Object matching data
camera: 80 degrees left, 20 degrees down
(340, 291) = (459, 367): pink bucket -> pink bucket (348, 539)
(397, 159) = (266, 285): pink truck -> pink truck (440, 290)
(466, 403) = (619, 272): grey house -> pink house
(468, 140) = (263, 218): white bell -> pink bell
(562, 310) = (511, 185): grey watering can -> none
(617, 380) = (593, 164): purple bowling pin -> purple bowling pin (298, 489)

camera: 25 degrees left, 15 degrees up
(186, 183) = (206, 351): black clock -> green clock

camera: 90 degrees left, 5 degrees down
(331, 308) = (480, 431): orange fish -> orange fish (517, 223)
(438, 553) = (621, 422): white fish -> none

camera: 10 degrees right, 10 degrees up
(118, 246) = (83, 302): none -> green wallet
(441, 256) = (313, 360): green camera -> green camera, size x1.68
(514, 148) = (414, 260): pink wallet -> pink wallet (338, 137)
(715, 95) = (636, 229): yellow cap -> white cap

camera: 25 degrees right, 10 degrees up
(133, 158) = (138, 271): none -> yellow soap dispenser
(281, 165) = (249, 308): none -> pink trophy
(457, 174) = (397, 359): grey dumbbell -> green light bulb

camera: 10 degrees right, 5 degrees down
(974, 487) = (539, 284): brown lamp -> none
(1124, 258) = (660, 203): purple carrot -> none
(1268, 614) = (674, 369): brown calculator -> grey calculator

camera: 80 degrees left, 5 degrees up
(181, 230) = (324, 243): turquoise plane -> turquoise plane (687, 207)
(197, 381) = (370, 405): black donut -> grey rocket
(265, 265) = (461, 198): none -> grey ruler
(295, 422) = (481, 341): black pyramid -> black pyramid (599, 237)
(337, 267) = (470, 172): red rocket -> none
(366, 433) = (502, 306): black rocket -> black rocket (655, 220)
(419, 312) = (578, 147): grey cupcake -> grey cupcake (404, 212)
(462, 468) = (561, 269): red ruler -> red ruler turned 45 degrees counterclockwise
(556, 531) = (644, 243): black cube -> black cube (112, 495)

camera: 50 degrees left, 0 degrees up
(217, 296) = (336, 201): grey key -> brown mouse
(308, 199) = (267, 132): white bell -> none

The problem: Please report only the number of lines above that include "grey".

Solved problem: 8